◆ Input material ◆

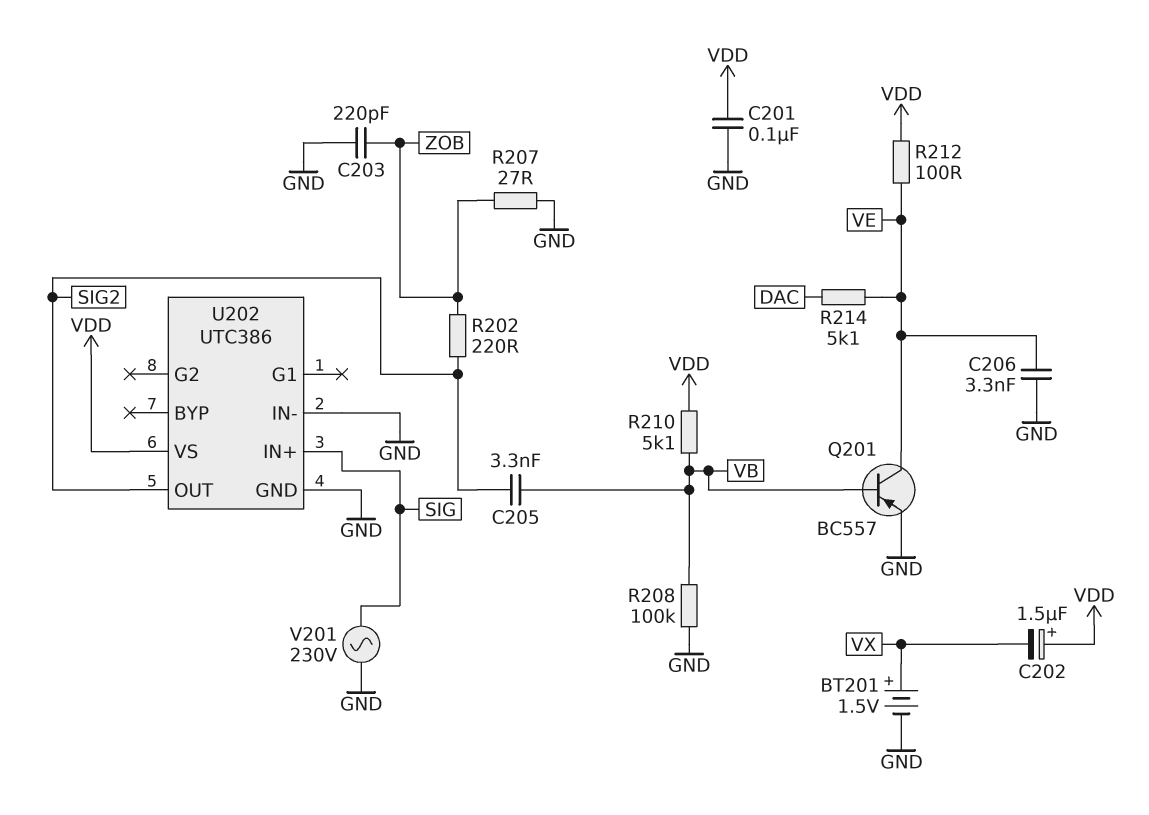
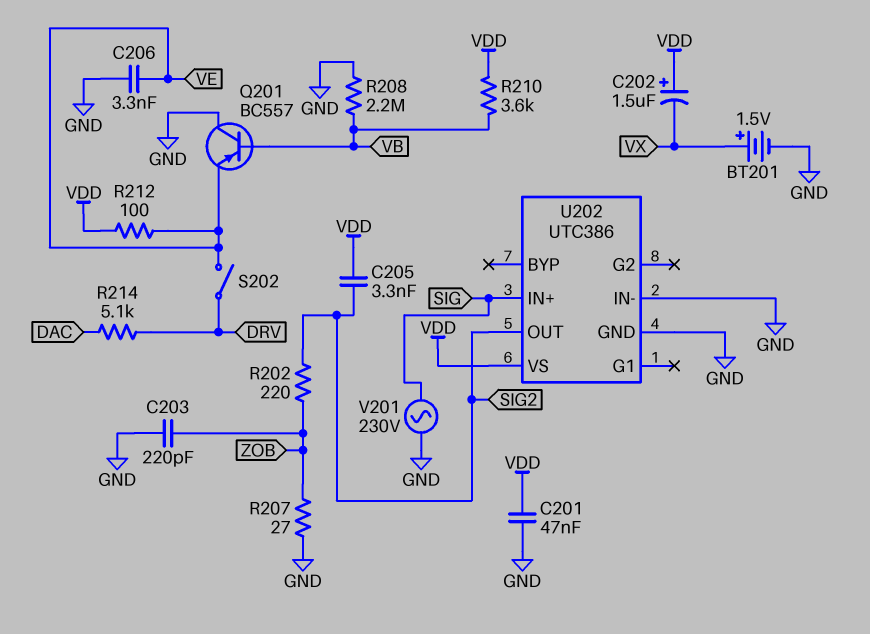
C201: 100nF (GND, VDD) -> 47nF (GND, VDD)
C205: 3.3nF (SIG2, VB) -> 3.3nF (SIG2, VDD)
Q201: PNP BC557 (B VB, C VE, E GND) -> PNP BC557 (B VB, C GND, E VE)
R208: 100k (GND, VB) -> 2.2M (GND, VB)
R210: 5.1k (VB, VDD) -> 3.6k (VB, VDD)
R214: 5.1k (DAC, VE) -> 5.1k (DAC, DRV)
S202: none -> switch (DRV, VE)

◆ Problem ◆
The listing above is to be retyped exactly, with all pictures left out.

◆ Response ◆
C201: 100nF (GND, VDD) -> 47nF (GND, VDD)
C205: 3.3nF (SIG2, VB) -> 3.3nF (SIG2, VDD)
Q201: PNP BC557 (B VB, C VE, E GND) -> PNP BC557 (B VB, C GND, E VE)
R208: 100k (GND, VB) -> 2.2M (GND, VB)
R210: 5.1k (VB, VDD) -> 3.6k (VB, VDD)
R214: 5.1k (DAC, VE) -> 5.1k (DAC, DRV)
S202: none -> switch (DRV, VE)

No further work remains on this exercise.